** Provided records follows **
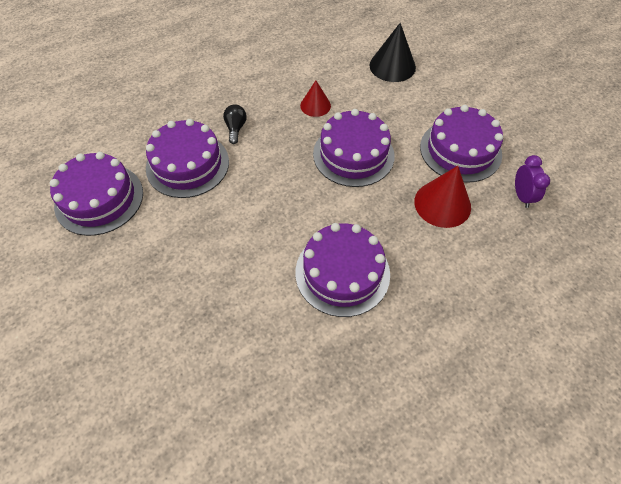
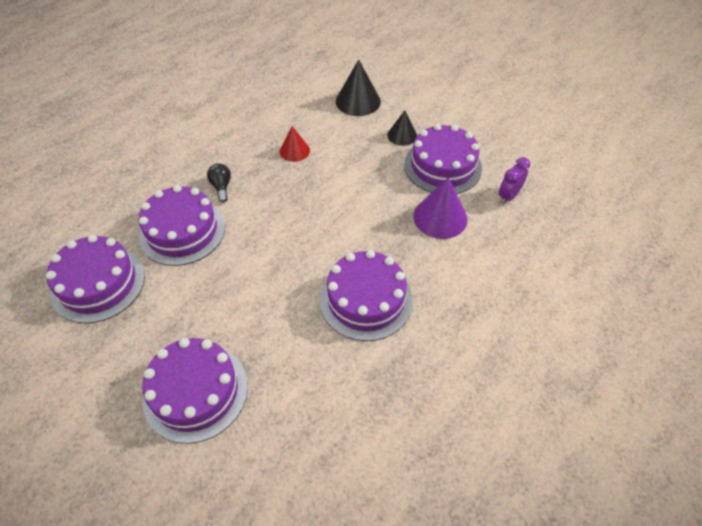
camera: 15 degrees left, 5 degrees down
(353, 154) = (344, 189): purple cake -> purple cake (195, 391)
(427, 109) = (402, 135): none -> black cone
(442, 204) = (440, 217): red cone -> purple cone
(522, 196) = (508, 196): purple clock -> purple clock turned 120 degrees counterclockwise

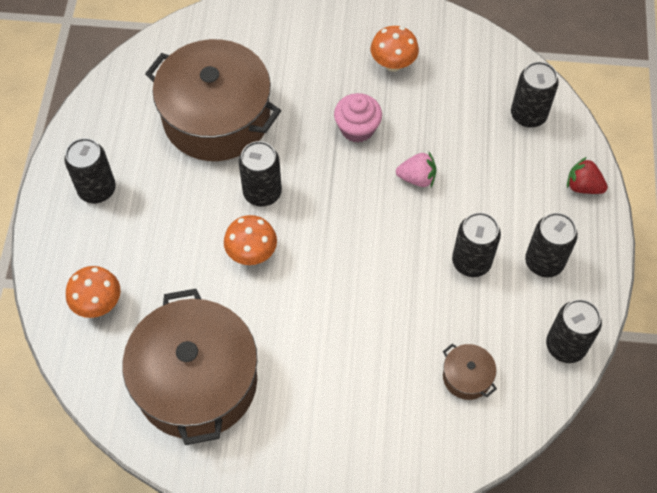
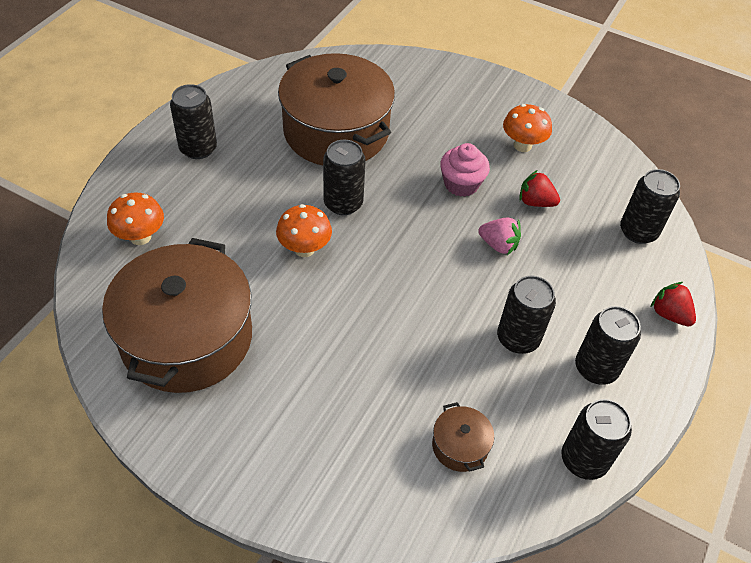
camera: 20 degrees right, 10 degrees down
(430, 120) = (535, 202): none -> red strawberry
** End of Provided records **
*Work request*:
From the data above, copy each line where the string "none" appears.

*Task output*:
(427, 109) = (402, 135): none -> black cone
(430, 120) = (535, 202): none -> red strawberry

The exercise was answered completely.